# Your task
The entries that follow should be duplicated in full, without a single alteration.

(Collection entries)
****************
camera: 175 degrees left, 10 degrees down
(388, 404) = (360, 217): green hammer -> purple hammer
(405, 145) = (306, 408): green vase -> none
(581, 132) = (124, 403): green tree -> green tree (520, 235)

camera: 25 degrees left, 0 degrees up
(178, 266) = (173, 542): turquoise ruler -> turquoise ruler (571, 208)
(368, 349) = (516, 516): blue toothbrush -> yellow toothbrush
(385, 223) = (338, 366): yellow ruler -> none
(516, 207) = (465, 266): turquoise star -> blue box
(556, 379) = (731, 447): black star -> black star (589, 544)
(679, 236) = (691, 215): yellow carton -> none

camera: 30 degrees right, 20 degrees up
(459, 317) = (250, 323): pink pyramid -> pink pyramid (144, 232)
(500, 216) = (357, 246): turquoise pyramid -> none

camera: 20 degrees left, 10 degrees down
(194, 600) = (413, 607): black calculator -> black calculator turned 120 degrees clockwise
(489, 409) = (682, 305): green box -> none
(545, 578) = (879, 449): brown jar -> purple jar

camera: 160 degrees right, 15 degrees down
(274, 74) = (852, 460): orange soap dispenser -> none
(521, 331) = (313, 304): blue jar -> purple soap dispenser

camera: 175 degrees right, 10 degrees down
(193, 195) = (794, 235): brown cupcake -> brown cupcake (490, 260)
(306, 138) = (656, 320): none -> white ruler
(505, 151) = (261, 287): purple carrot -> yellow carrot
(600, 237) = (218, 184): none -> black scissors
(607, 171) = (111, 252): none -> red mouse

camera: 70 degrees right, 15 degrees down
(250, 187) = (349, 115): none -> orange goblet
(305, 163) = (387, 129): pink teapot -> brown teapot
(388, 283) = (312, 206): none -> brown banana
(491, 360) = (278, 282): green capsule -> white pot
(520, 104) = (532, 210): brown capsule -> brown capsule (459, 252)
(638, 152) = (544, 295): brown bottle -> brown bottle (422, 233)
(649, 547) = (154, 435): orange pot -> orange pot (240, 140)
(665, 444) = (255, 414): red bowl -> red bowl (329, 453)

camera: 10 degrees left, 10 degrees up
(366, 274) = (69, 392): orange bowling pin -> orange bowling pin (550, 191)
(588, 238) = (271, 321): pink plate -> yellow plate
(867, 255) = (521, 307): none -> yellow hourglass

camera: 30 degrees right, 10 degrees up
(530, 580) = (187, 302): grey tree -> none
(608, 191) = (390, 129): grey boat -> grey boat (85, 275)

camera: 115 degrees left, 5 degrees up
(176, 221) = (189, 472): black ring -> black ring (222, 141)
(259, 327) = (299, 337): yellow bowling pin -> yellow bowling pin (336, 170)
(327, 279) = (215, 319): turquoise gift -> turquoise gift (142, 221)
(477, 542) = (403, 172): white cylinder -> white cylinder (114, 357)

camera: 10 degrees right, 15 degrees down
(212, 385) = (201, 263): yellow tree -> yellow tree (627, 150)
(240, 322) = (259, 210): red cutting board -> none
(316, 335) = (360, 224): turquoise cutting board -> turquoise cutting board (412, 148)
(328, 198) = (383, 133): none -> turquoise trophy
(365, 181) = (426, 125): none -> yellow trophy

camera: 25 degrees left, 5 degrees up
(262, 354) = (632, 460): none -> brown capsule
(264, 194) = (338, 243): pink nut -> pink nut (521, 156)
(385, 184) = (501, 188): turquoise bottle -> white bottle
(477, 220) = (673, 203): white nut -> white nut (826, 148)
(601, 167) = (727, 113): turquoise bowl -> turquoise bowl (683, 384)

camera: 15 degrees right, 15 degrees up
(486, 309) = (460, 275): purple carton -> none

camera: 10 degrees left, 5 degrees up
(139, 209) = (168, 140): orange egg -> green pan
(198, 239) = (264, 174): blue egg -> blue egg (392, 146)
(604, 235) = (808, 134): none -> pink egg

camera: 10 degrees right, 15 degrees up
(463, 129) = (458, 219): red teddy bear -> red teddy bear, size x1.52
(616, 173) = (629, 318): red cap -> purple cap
****************
# Answer area
camera: 175 degrees left, 10 degrees down
(388, 404) = (360, 217): green hammer -> purple hammer
(405, 145) = (306, 408): green vase -> none
(581, 132) = (124, 403): green tree -> green tree (520, 235)

camera: 25 degrees left, 0 degrees up
(178, 266) = (173, 542): turquoise ruler -> turquoise ruler (571, 208)
(368, 349) = (516, 516): blue toothbrush -> yellow toothbrush
(385, 223) = (338, 366): yellow ruler -> none
(516, 207) = (465, 266): turquoise star -> blue box
(556, 379) = (731, 447): black star -> black star (589, 544)
(679, 236) = (691, 215): yellow carton -> none

camera: 30 degrees right, 20 degrees up
(459, 317) = (250, 323): pink pyramid -> pink pyramid (144, 232)
(500, 216) = (357, 246): turquoise pyramid -> none

camera: 20 degrees left, 10 degrees down
(194, 600) = (413, 607): black calculator -> black calculator turned 120 degrees clockwise
(489, 409) = (682, 305): green box -> none
(545, 578) = (879, 449): brown jar -> purple jar

camera: 160 degrees right, 15 degrees down
(274, 74) = (852, 460): orange soap dispenser -> none
(521, 331) = (313, 304): blue jar -> purple soap dispenser

camera: 175 degrees right, 10 degrees down
(193, 195) = (794, 235): brown cupcake -> brown cupcake (490, 260)
(306, 138) = (656, 320): none -> white ruler
(505, 151) = (261, 287): purple carrot -> yellow carrot
(600, 237) = (218, 184): none -> black scissors
(607, 171) = (111, 252): none -> red mouse

camera: 70 degrees right, 15 degrees down
(250, 187) = (349, 115): none -> orange goblet
(305, 163) = (387, 129): pink teapot -> brown teapot
(388, 283) = (312, 206): none -> brown banana
(491, 360) = (278, 282): green capsule -> white pot
(520, 104) = (532, 210): brown capsule -> brown capsule (459, 252)
(638, 152) = (544, 295): brown bottle -> brown bottle (422, 233)
(649, 547) = (154, 435): orange pot -> orange pot (240, 140)
(665, 444) = (255, 414): red bowl -> red bowl (329, 453)

camera: 10 degrees left, 10 degrees up
(366, 274) = (69, 392): orange bowling pin -> orange bowling pin (550, 191)
(588, 238) = (271, 321): pink plate -> yellow plate
(867, 255) = (521, 307): none -> yellow hourglass

camera: 30 degrees right, 10 degrees up
(530, 580) = (187, 302): grey tree -> none
(608, 191) = (390, 129): grey boat -> grey boat (85, 275)

camera: 115 degrees left, 5 degrees up
(176, 221) = (189, 472): black ring -> black ring (222, 141)
(259, 327) = (299, 337): yellow bowling pin -> yellow bowling pin (336, 170)
(327, 279) = (215, 319): turquoise gift -> turquoise gift (142, 221)
(477, 542) = (403, 172): white cylinder -> white cylinder (114, 357)

camera: 10 degrees right, 15 degrees down
(212, 385) = (201, 263): yellow tree -> yellow tree (627, 150)
(240, 322) = (259, 210): red cutting board -> none
(316, 335) = (360, 224): turquoise cutting board -> turquoise cutting board (412, 148)
(328, 198) = (383, 133): none -> turquoise trophy
(365, 181) = (426, 125): none -> yellow trophy

camera: 25 degrees left, 5 degrees up
(262, 354) = (632, 460): none -> brown capsule
(264, 194) = (338, 243): pink nut -> pink nut (521, 156)
(385, 184) = (501, 188): turquoise bottle -> white bottle
(477, 220) = (673, 203): white nut -> white nut (826, 148)
(601, 167) = (727, 113): turquoise bowl -> turquoise bowl (683, 384)

camera: 15 degrees right, 15 degrees up
(486, 309) = (460, 275): purple carton -> none

camera: 10 degrees left, 5 degrees up
(139, 209) = (168, 140): orange egg -> green pan
(198, 239) = (264, 174): blue egg -> blue egg (392, 146)
(604, 235) = (808, 134): none -> pink egg

camera: 10 degrees right, 15 degrees up
(463, 129) = (458, 219): red teddy bear -> red teddy bear, size x1.52
(616, 173) = (629, 318): red cap -> purple cap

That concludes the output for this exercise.